Brief:
Every record below should be copied exactly, with the pictures left out.

—————

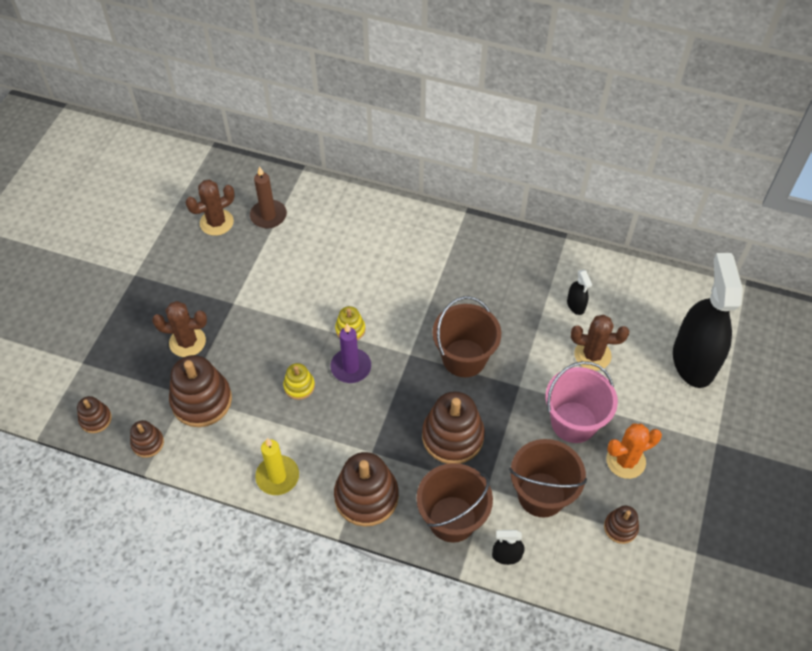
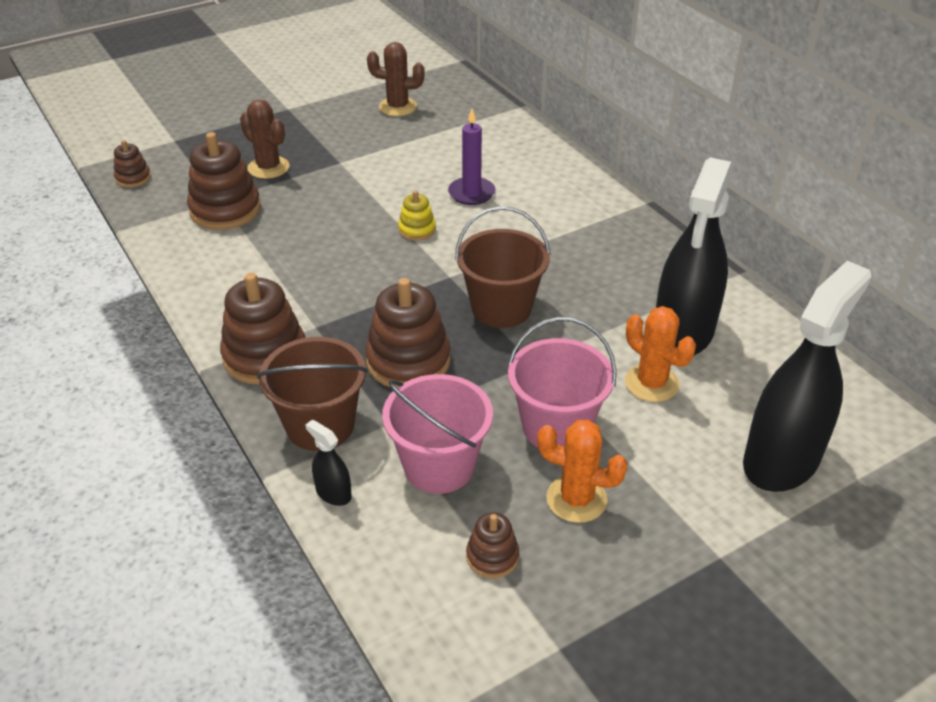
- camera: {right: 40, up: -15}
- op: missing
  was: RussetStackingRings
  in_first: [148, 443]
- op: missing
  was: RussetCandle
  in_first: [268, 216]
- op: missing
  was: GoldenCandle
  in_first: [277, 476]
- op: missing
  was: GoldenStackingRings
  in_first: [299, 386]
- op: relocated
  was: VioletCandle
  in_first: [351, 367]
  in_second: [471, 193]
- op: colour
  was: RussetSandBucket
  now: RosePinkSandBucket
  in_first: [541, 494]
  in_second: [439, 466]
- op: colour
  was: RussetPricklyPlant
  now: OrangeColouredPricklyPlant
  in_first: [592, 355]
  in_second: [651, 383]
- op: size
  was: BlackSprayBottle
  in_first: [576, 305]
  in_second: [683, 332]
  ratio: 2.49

—————

Reply to the exercise:
- camera: {right: 40, up: -15}
- op: missing
  was: RussetStackingRings
  in_first: [148, 443]
- op: missing
  was: RussetCandle
  in_first: [268, 216]
- op: missing
  was: GoldenCandle
  in_first: [277, 476]
- op: missing
  was: GoldenStackingRings
  in_first: [299, 386]
- op: relocated
  was: VioletCandle
  in_first: [351, 367]
  in_second: [471, 193]
- op: colour
  was: RussetSandBucket
  now: RosePinkSandBucket
  in_first: [541, 494]
  in_second: [439, 466]
- op: colour
  was: RussetPricklyPlant
  now: OrangeColouredPricklyPlant
  in_first: [592, 355]
  in_second: [651, 383]
- op: size
  was: BlackSprayBottle
  in_first: [576, 305]
  in_second: [683, 332]
  ratio: 2.49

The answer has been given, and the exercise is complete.